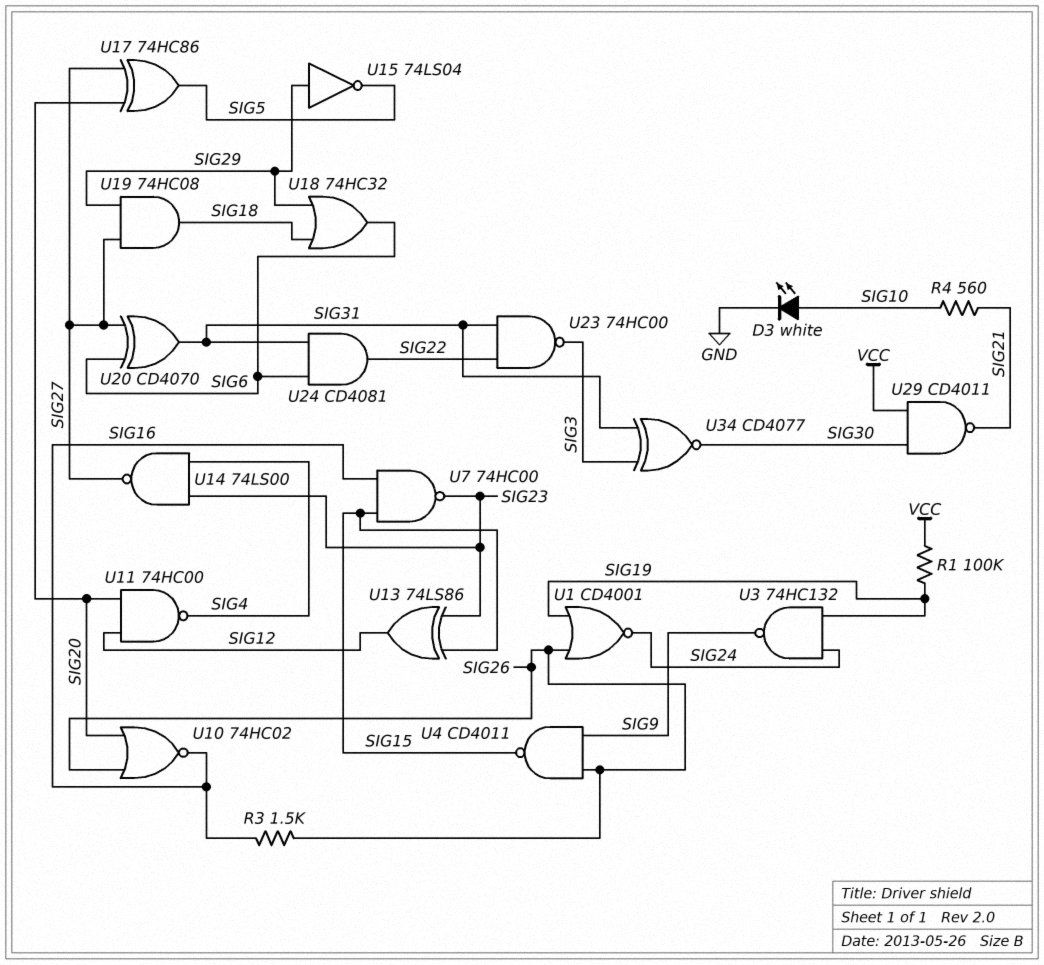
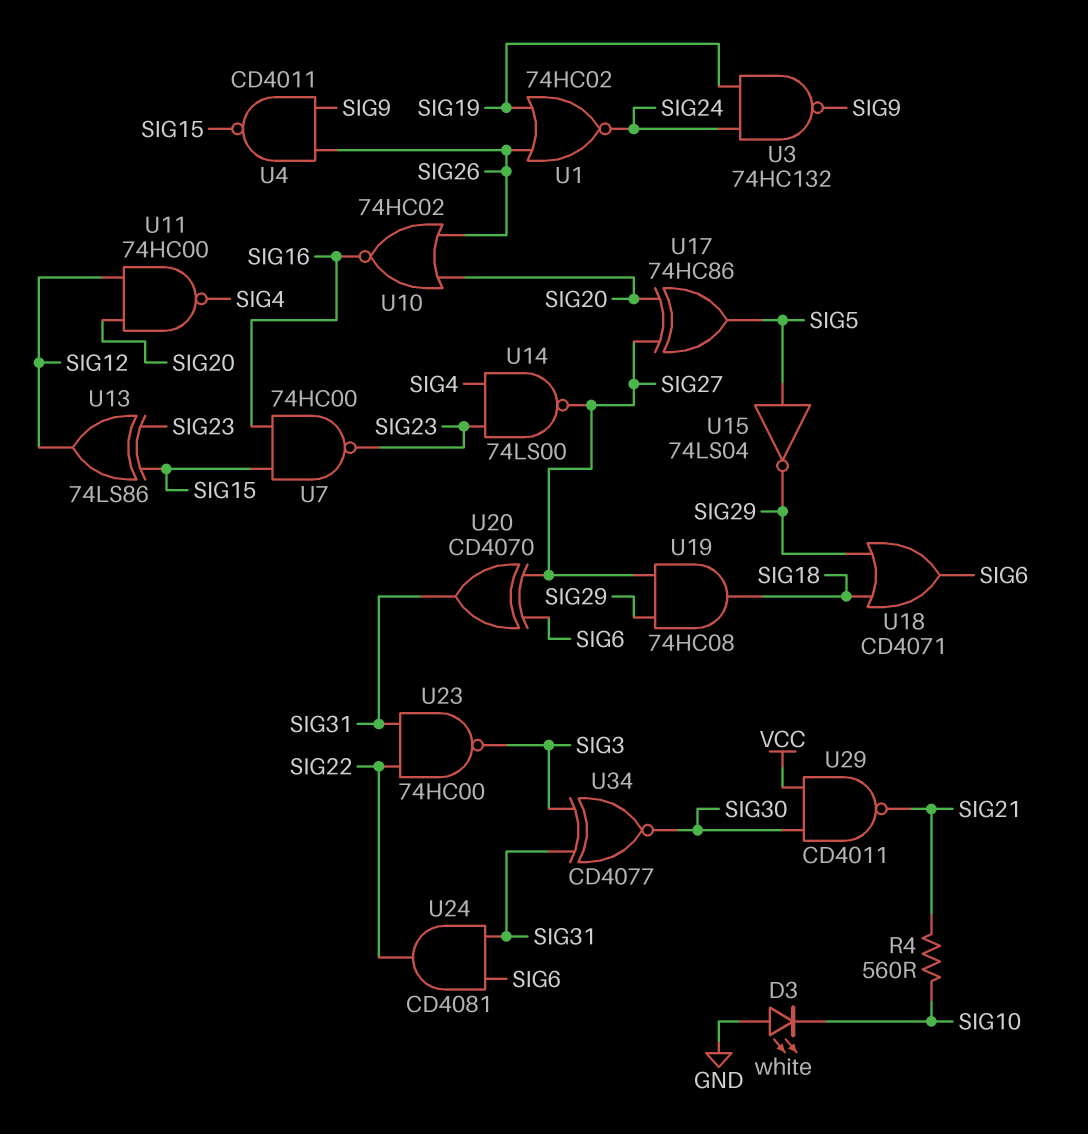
D3: LED white (A SIG10, K GND) -> LED white (A GND, K SIG10)
R1: 100k (SIG19, VCC) -> none
R3: 1.5k (SIG16, SIG26) -> none
U1: NOR CD4001 (in SIG19, in SIG26, out SIG24) -> NOR 74HC02 (in SIG19, in SIG26, out SIG24)
U15: NOT 74LS04 (in SIG29, out SIG5) -> NOT 74LS04 (in SIG5, out SIG29)
U18: OR 74HC32 (in SIG18, in SIG29, out SIG6) -> OR CD4071 (in SIG18, in SIG29, out SIG6)

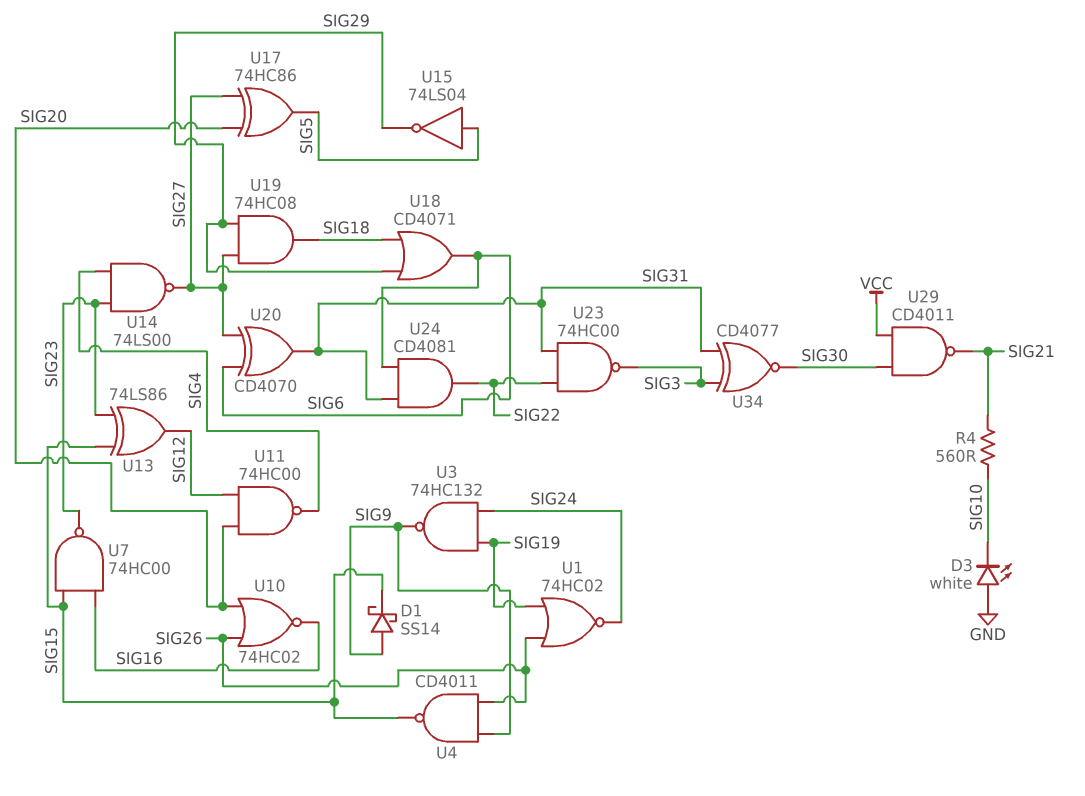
D1: none -> schottky SS14 (A SIG9, K SIG15)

#### The task
Above are the records. Copy exactly, and only, the lines from the line containing "U18: OR 74HC32" through the last one, omitting any pictures.

#### Expected answer
U18: OR 74HC32 (in SIG18, in SIG29, out SIG6) -> OR CD4071 (in SIG18, in SIG29, out SIG6)

D1: none -> schottky SS14 (A SIG9, K SIG15)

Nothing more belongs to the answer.